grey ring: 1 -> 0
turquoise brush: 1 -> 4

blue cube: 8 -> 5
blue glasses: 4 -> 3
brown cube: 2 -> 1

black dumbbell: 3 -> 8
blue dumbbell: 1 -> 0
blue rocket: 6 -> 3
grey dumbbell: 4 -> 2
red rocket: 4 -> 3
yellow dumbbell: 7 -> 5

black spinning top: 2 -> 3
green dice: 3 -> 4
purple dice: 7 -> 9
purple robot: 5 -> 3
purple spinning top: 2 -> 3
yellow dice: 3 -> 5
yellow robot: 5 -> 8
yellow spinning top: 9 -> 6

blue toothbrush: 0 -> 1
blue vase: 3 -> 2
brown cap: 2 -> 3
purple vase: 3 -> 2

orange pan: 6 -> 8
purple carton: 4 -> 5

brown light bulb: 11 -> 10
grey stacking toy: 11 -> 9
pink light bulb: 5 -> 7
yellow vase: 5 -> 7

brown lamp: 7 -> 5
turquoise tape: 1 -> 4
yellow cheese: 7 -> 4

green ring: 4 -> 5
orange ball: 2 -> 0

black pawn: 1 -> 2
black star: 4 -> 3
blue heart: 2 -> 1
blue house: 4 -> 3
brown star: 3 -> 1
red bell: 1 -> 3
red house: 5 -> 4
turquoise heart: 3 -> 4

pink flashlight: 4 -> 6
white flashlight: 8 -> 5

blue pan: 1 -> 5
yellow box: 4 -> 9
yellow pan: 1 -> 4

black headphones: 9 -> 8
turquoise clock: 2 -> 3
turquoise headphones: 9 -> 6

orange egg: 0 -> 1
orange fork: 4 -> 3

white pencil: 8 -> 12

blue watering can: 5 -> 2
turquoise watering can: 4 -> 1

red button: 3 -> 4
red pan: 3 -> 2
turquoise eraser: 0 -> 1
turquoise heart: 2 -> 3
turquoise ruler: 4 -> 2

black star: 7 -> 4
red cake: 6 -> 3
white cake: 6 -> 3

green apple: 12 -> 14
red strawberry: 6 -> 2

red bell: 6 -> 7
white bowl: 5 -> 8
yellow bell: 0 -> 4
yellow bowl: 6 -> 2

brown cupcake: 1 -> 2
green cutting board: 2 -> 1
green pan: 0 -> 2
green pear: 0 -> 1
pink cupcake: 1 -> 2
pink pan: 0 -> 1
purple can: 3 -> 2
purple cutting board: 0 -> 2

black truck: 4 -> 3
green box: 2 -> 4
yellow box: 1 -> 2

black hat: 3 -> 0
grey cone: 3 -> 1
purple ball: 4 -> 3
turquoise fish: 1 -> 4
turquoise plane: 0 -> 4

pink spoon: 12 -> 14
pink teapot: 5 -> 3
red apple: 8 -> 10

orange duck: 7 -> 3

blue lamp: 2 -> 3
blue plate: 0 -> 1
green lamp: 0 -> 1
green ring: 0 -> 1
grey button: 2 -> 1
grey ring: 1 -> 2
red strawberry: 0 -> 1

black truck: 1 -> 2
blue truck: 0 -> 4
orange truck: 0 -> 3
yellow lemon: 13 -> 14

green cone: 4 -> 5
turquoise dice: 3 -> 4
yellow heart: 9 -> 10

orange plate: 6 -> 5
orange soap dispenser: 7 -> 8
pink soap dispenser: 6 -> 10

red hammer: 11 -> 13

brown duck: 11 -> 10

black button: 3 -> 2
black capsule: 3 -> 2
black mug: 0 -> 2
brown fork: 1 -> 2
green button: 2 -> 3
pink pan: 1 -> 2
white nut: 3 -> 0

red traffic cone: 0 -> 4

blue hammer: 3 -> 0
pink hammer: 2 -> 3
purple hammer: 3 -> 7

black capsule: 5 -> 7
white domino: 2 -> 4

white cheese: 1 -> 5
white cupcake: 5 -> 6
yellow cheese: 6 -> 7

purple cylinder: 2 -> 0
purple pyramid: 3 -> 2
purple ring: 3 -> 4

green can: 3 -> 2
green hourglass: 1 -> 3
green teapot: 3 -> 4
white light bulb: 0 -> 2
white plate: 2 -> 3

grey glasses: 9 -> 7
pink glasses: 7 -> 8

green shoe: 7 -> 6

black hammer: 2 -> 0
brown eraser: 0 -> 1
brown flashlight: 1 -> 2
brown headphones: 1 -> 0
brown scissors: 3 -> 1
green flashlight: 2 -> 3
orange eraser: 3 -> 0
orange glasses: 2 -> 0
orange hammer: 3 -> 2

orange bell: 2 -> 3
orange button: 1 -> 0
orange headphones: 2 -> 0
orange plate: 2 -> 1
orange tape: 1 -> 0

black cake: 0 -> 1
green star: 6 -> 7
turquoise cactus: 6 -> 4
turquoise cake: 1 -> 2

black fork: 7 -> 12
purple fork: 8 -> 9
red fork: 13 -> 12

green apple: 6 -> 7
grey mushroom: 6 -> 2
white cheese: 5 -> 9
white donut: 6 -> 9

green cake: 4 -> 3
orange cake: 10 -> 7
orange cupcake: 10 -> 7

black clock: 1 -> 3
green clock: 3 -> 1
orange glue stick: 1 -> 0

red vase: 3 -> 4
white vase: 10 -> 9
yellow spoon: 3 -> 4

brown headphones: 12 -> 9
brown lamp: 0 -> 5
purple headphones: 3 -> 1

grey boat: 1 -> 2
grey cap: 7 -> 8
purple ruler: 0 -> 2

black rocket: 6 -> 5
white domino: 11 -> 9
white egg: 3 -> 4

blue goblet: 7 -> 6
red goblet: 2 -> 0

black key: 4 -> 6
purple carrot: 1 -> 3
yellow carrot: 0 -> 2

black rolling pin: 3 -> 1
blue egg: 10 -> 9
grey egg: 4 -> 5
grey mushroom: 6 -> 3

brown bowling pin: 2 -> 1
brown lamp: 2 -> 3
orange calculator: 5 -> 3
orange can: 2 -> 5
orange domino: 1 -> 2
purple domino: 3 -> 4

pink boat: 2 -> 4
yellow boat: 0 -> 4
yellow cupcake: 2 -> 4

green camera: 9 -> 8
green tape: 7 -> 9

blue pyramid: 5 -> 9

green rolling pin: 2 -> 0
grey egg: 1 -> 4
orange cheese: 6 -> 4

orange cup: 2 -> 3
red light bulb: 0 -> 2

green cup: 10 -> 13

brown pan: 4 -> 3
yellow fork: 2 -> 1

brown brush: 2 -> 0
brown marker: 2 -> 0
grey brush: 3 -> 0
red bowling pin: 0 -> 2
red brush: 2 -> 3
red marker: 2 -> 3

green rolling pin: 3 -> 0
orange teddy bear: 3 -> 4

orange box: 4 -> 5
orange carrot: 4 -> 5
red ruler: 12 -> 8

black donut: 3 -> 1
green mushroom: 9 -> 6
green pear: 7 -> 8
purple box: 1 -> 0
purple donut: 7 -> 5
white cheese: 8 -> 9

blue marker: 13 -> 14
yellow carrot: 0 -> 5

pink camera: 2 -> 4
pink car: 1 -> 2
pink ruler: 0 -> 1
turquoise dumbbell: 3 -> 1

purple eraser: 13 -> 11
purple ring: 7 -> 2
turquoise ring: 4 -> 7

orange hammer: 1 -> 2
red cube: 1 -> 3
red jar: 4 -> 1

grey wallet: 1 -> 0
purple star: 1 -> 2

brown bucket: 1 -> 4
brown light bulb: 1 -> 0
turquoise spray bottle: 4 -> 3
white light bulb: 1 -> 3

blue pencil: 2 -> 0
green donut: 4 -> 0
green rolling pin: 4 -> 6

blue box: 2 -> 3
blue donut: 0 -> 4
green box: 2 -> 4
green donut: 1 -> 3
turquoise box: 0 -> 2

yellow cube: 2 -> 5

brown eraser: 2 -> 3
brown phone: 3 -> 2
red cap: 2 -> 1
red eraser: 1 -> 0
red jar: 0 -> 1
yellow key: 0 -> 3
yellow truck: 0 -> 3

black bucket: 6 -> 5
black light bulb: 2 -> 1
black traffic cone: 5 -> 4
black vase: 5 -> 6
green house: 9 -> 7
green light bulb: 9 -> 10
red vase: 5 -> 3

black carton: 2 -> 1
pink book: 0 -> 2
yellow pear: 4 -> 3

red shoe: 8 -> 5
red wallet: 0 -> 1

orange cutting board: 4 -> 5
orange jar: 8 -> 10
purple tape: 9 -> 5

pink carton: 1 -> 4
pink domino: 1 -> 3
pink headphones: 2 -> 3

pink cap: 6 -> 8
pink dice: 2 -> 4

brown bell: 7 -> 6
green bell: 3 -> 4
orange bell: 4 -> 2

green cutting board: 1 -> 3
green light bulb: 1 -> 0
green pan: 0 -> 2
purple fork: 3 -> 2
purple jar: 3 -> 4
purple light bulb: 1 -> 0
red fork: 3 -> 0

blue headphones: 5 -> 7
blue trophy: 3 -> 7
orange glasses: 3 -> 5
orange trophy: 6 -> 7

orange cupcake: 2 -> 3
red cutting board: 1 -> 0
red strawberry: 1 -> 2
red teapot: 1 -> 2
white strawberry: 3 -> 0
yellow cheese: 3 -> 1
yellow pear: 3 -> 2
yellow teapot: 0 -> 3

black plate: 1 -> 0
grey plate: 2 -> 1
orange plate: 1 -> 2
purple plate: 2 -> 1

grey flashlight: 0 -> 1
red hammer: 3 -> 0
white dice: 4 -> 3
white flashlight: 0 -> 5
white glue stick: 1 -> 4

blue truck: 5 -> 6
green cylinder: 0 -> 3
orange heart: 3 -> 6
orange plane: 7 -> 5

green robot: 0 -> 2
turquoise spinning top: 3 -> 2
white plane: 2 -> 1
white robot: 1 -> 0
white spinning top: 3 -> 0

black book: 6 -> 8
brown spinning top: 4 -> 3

* WORK ITEM
Whenever a line above includes the string "spinning", copy it.

* EXERCISE SOLUTION
black spinning top: 2 -> 3
purple spinning top: 2 -> 3
yellow spinning top: 9 -> 6
turquoise spinning top: 3 -> 2
white spinning top: 3 -> 0
brown spinning top: 4 -> 3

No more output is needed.